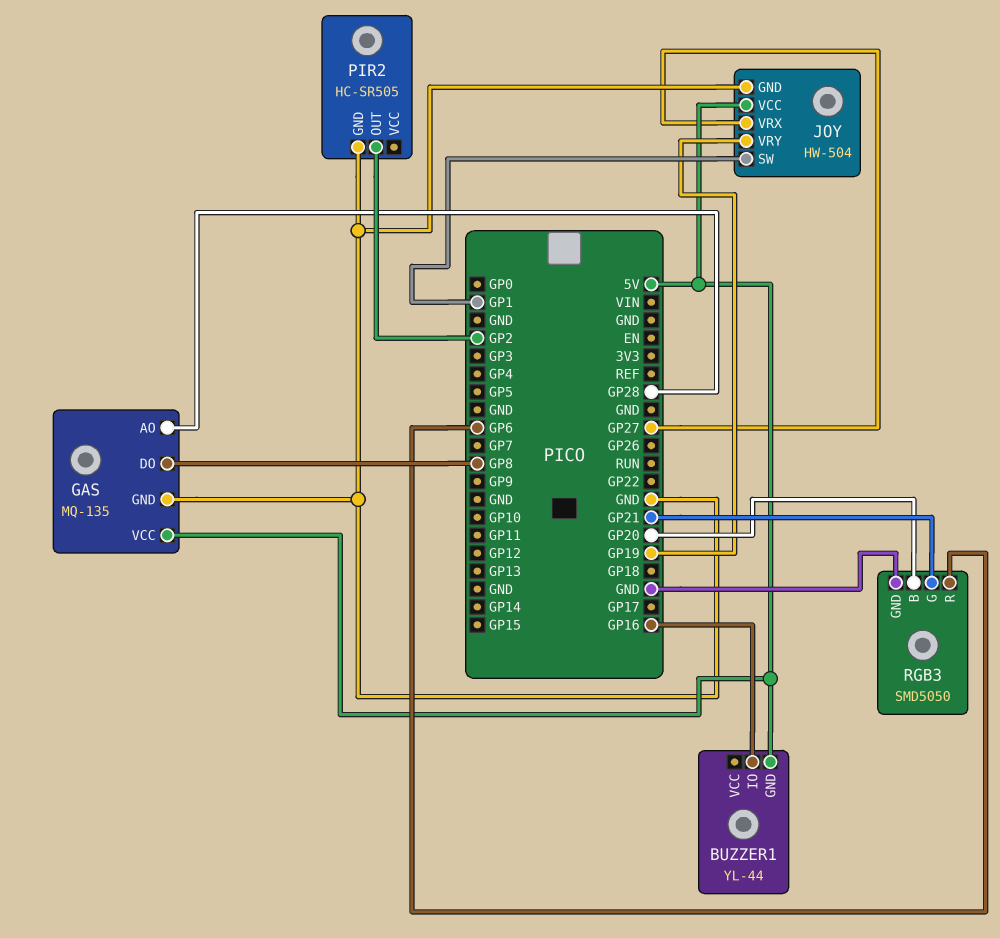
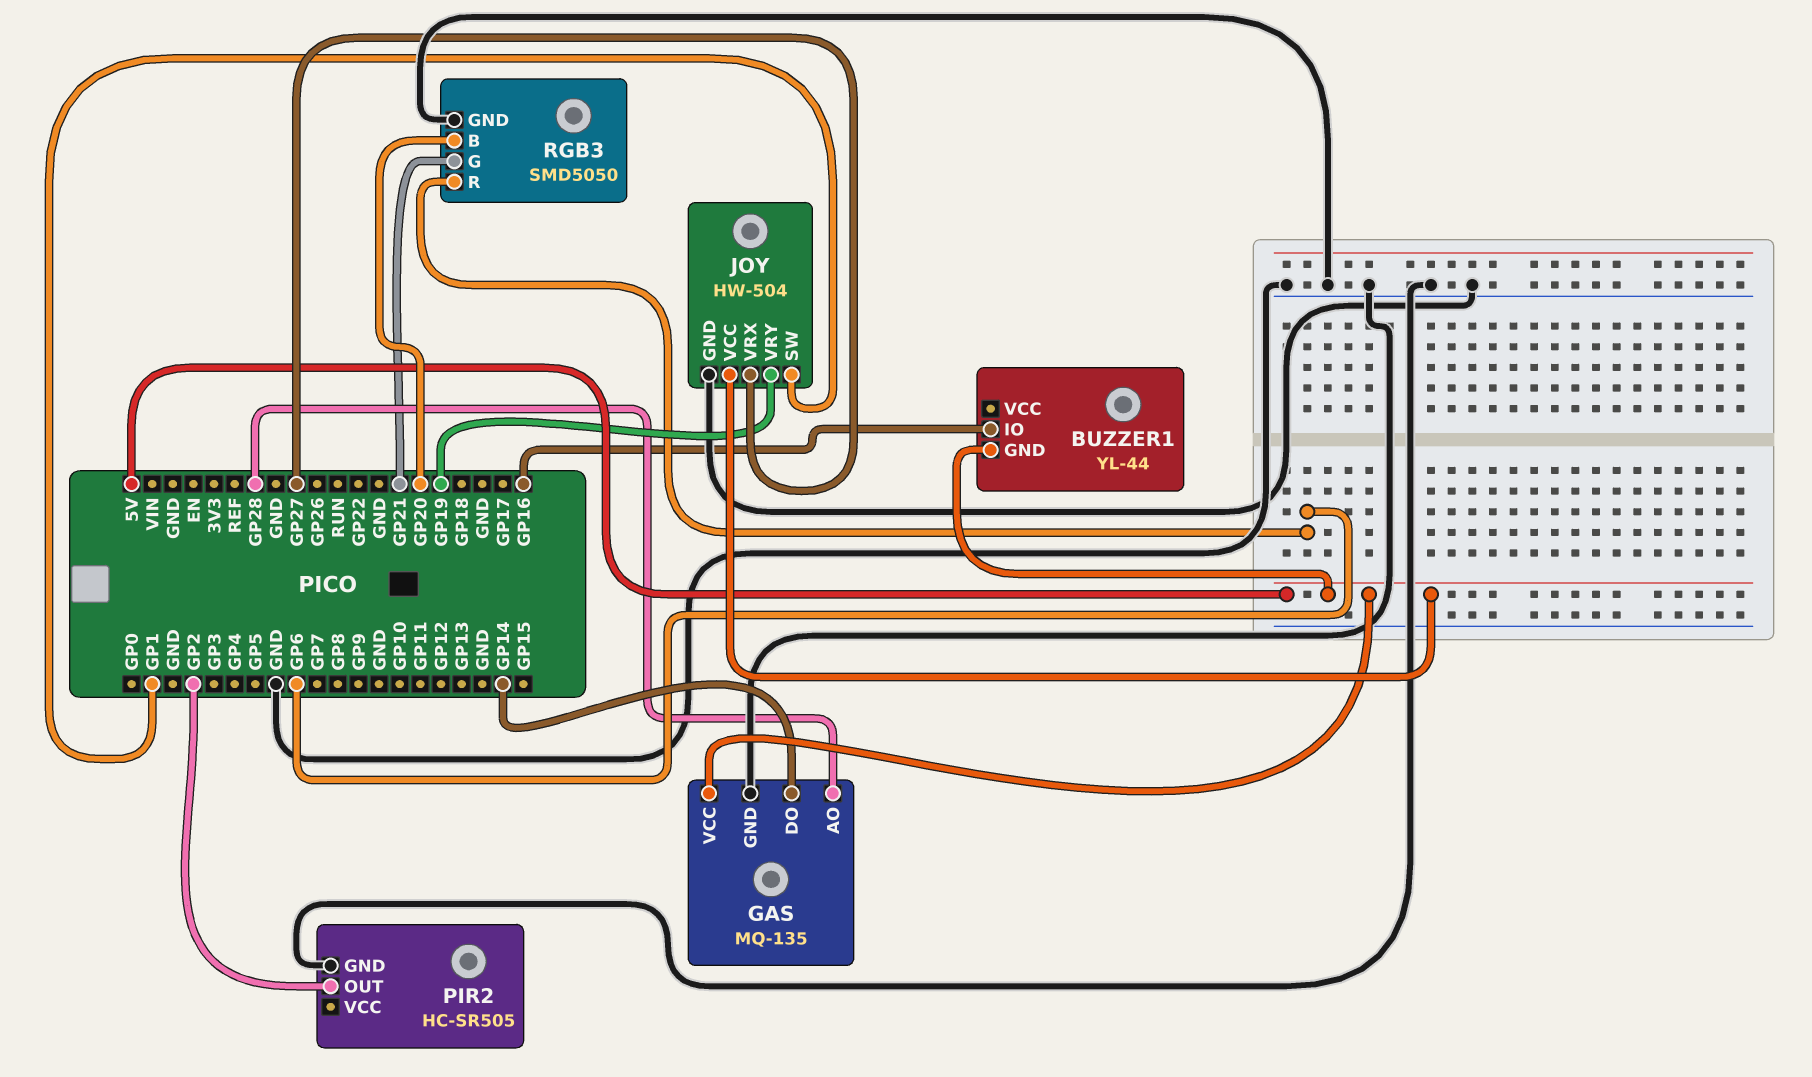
GAS pin DO: GP8 -> GP14

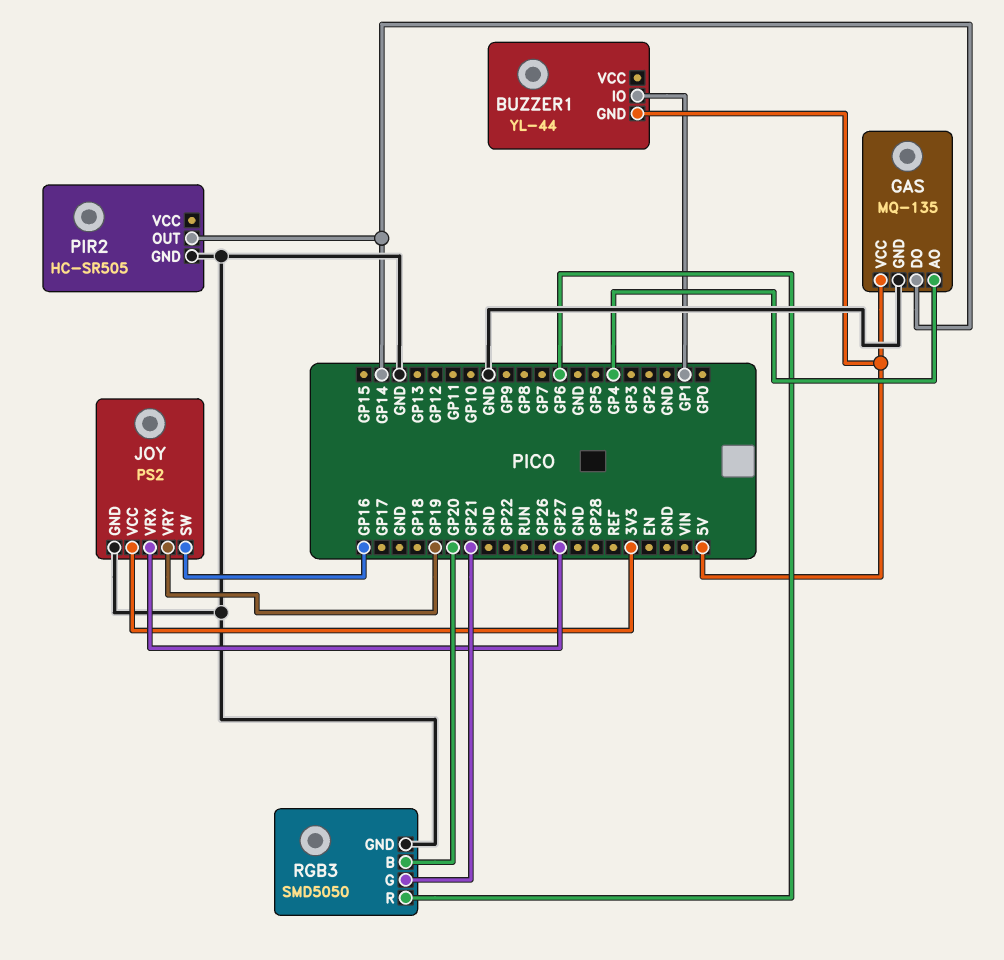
BUZZER1 pin IO: GP16 -> GP1
GAS pin AO: GP28 -> GP4
JOY: HW-504 -> PS2
JOY pin SW: GP1 -> GP16
JOY pin VCC: 5V -> 3V3
PIR2 pin OUT: GP2 -> GP14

• _Your assignment_
Your copy of the entries should be exact and free of pictures.

• _Exercise answer_
GAS pin DO: GP8 -> GP14

BUZZER1 pin IO: GP16 -> GP1
GAS pin AO: GP28 -> GP4
JOY: HW-504 -> PS2
JOY pin SW: GP1 -> GP16
JOY pin VCC: 5V -> 3V3
PIR2 pin OUT: GP2 -> GP14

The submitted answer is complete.